# Data records
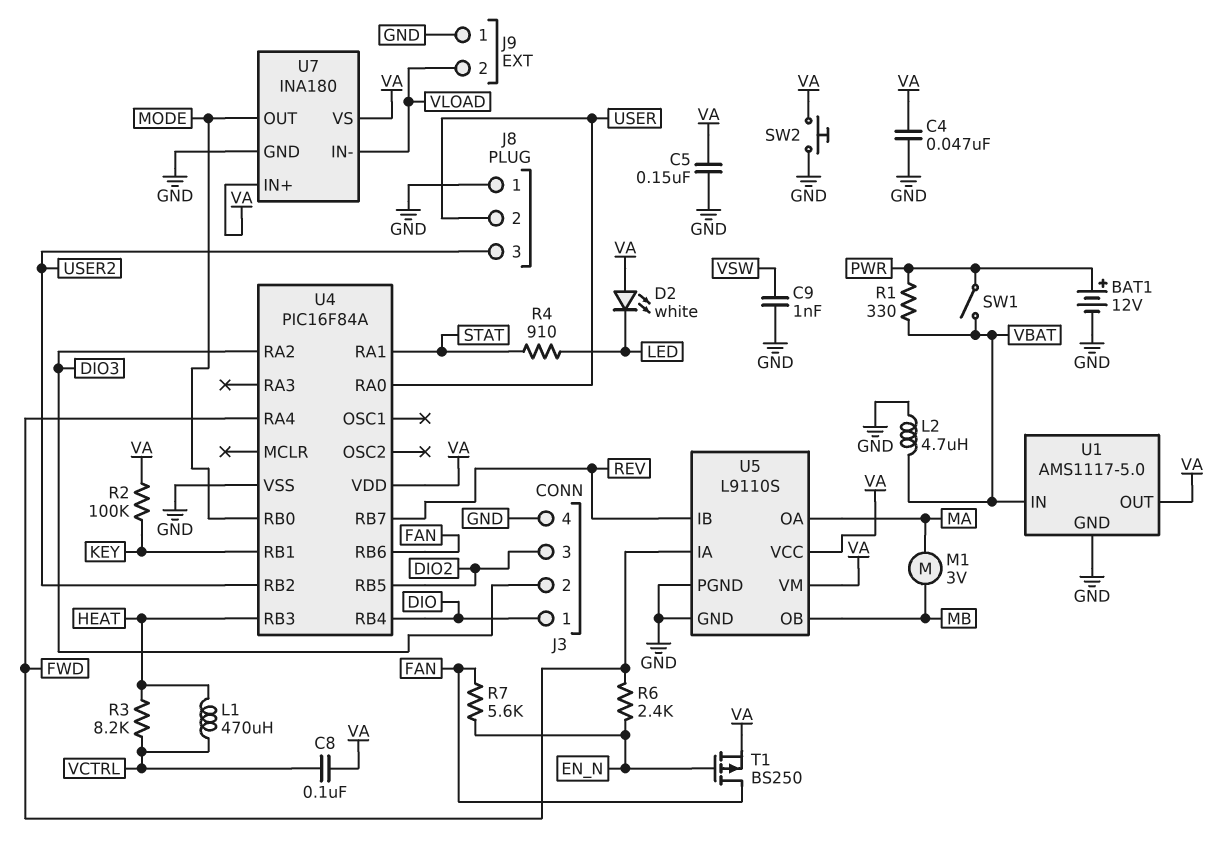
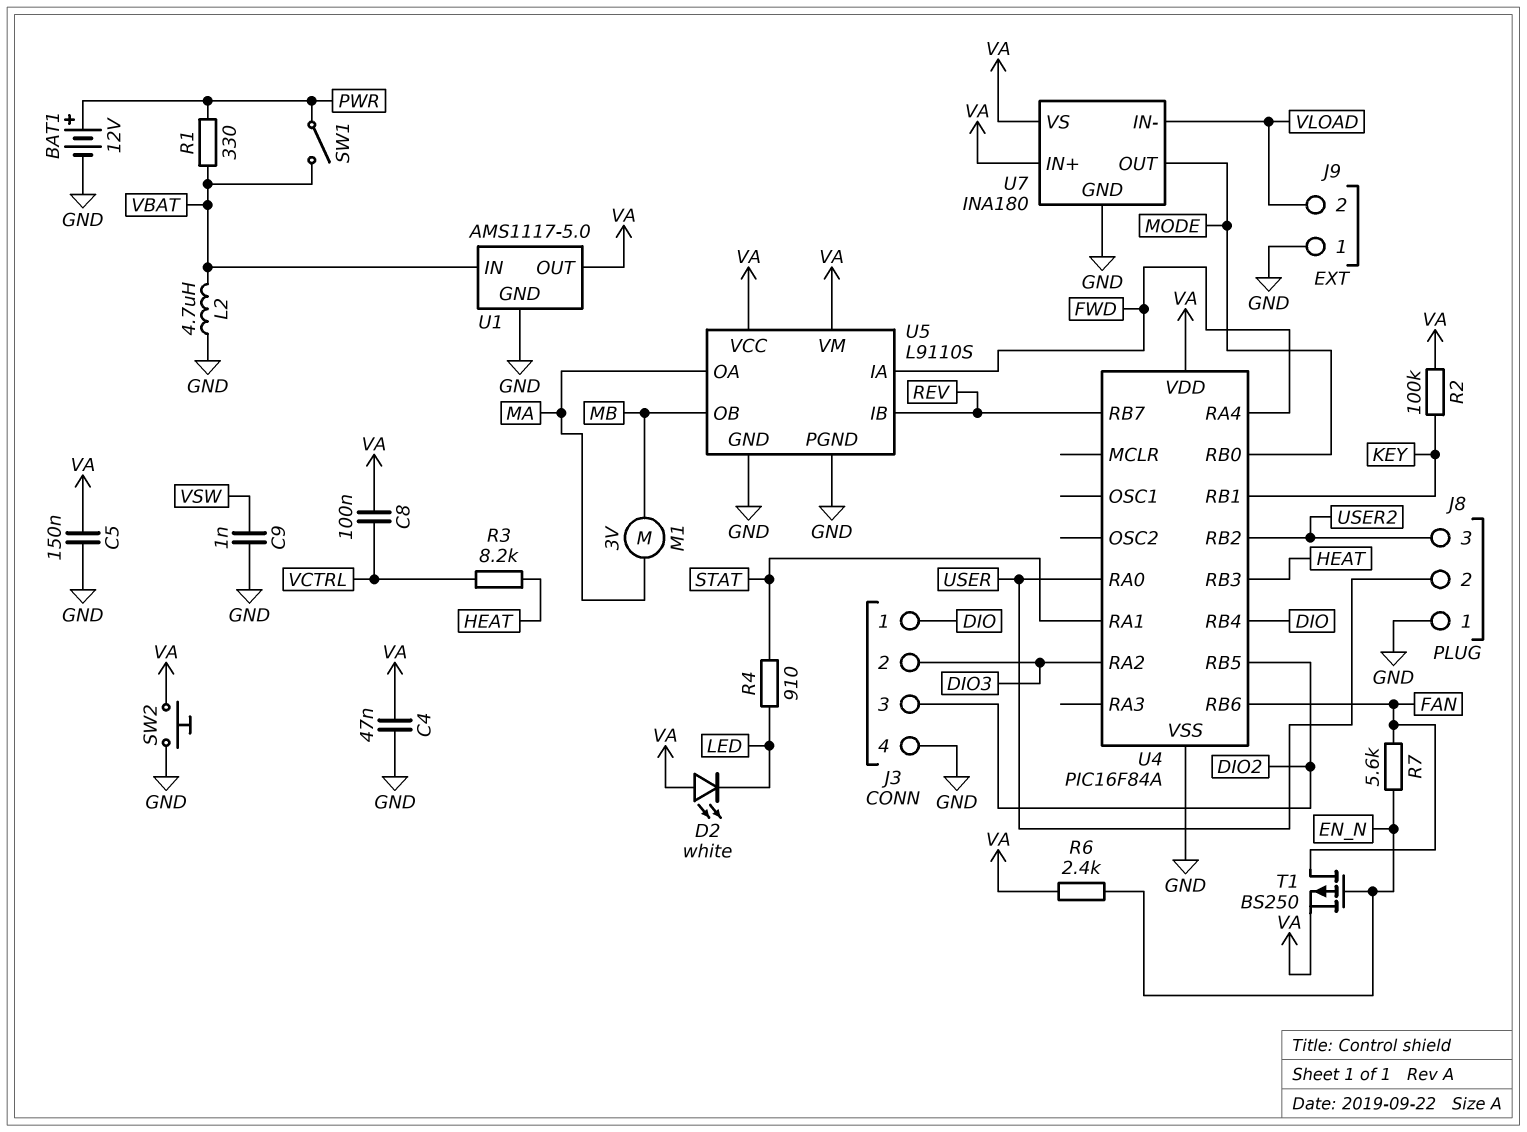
L1: 470uH (HEAT, VCTRL) -> none
R6: 2.4k (EN_N, FWD) -> 2.4k (EN_N, VA)

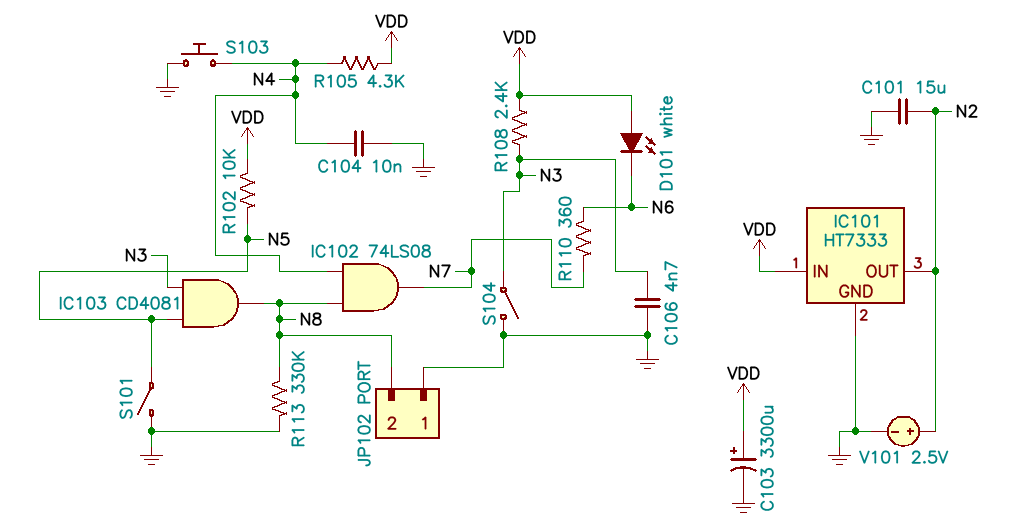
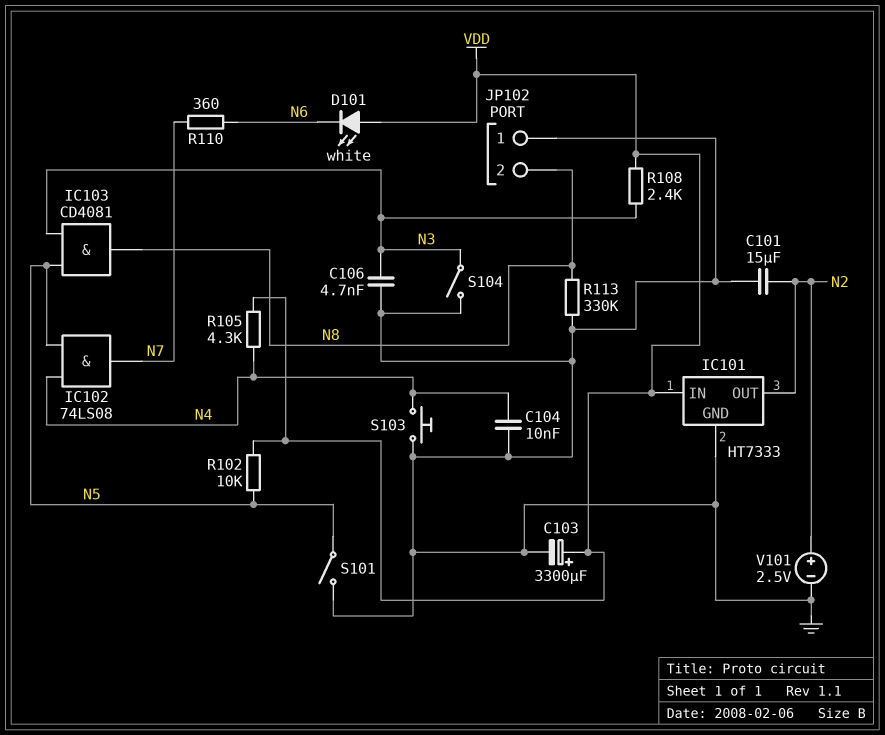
IC102: AND 74LS08 (in N4, in N8, out N7) -> AND 74LS08 (in N4, in N5, out N7)

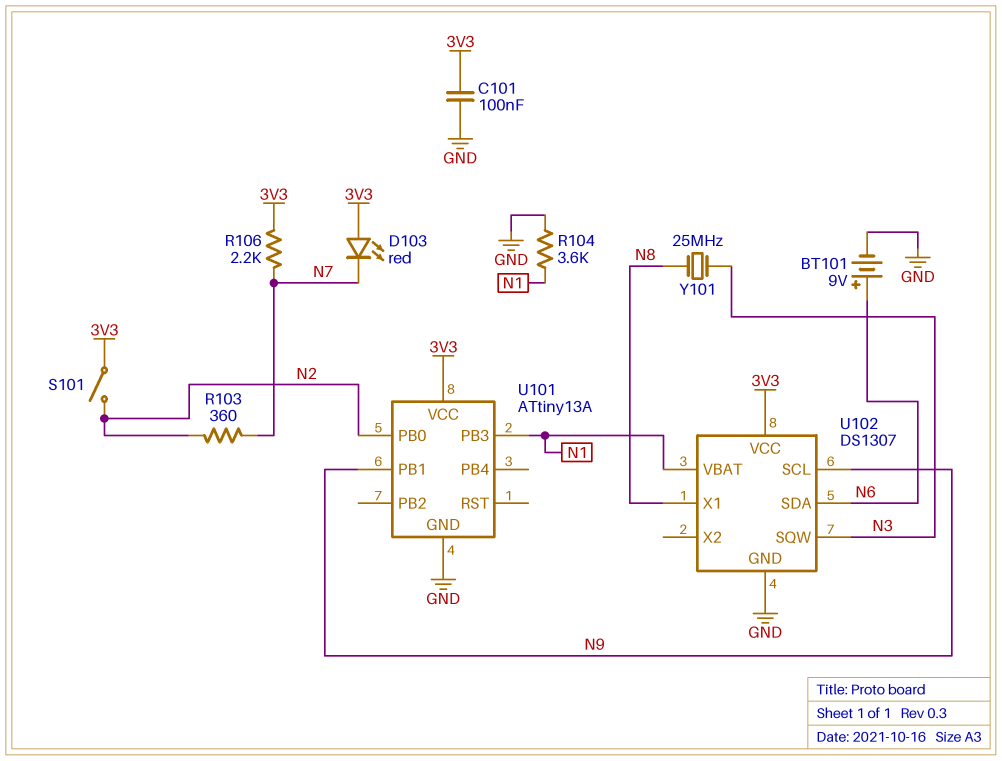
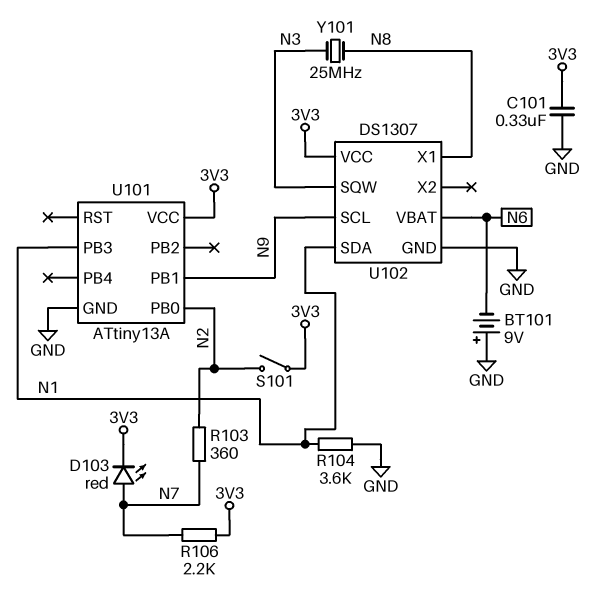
BT101: 9V (plus N6, minus GND) -> 9V (plus GND, minus N6)
C101: 100nF (3V3, GND) -> 330nF (3V3, GND)
D103: LED red (A 3V3, K N7) -> LED red (A N7, K 3V3)
U102 pin SDA: N6 -> N1
U102 pin VBAT: N1 -> N6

# Directions
Copy out exactly the line holding "D103: LED red" and each line after it through the end of the entries, and leave out everything else.

# Completed exercise
D103: LED red (A 3V3, K N7) -> LED red (A N7, K 3V3)
U102 pin SDA: N6 -> N1
U102 pin VBAT: N1 -> N6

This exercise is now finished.